START Given information

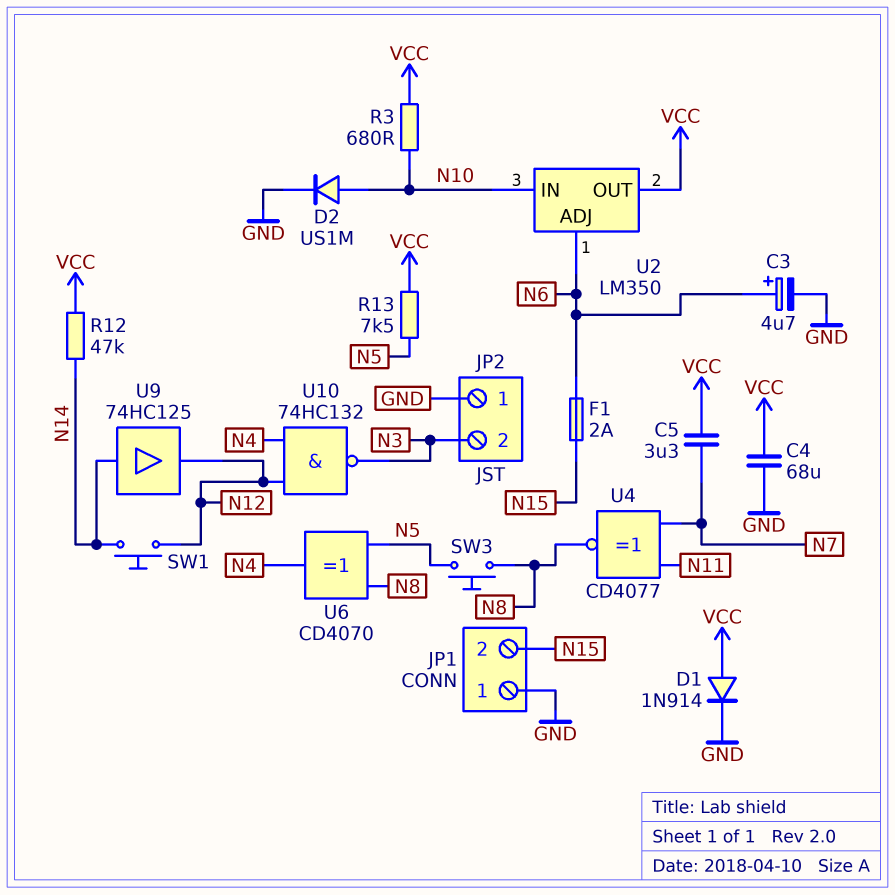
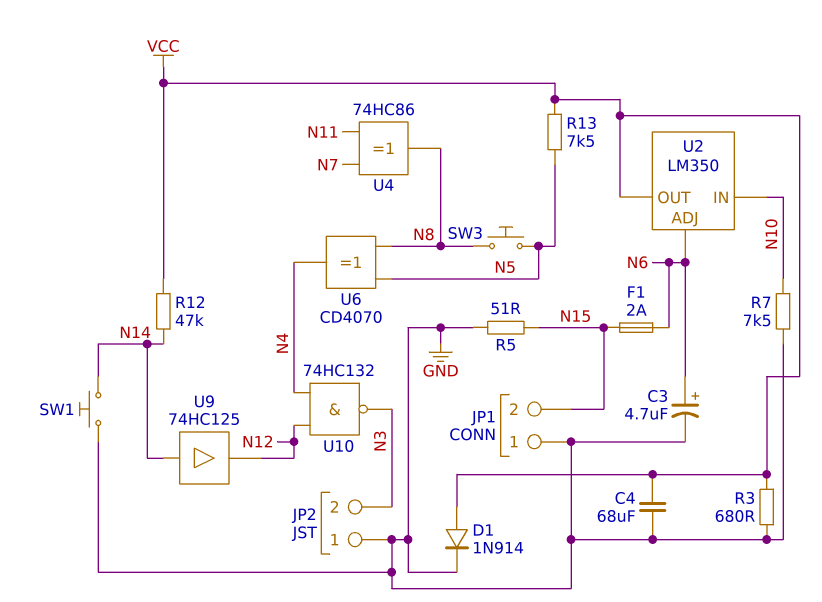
C5: 3.3uF (N7, VCC) -> none
D2: diode US1M (A N10, K GND) -> none
R3: 680 (N10, VCC) -> 680 (GND, VCC)
R5: none -> 51 (GND, N15)
R7: none -> 7.5k (GND, N10)
SW1: button (N12, N14) -> button (GND, N14)
U4: XNOR CD4077 (in N7, in N11, out N8) -> XOR 74HC86 (in N7, in N11, out N8)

END Given information

**Task goal:** Your answer should be an exact copy of the lines from the one with "SW1: button (N12, N14) -> button (GND, N14)" through the end of the material, with no other lines.

**Exercise output:**
SW1: button (N12, N14) -> button (GND, N14)
U4: XNOR CD4077 (in N7, in N11, out N8) -> XOR 74HC86 (in N7, in N11, out N8)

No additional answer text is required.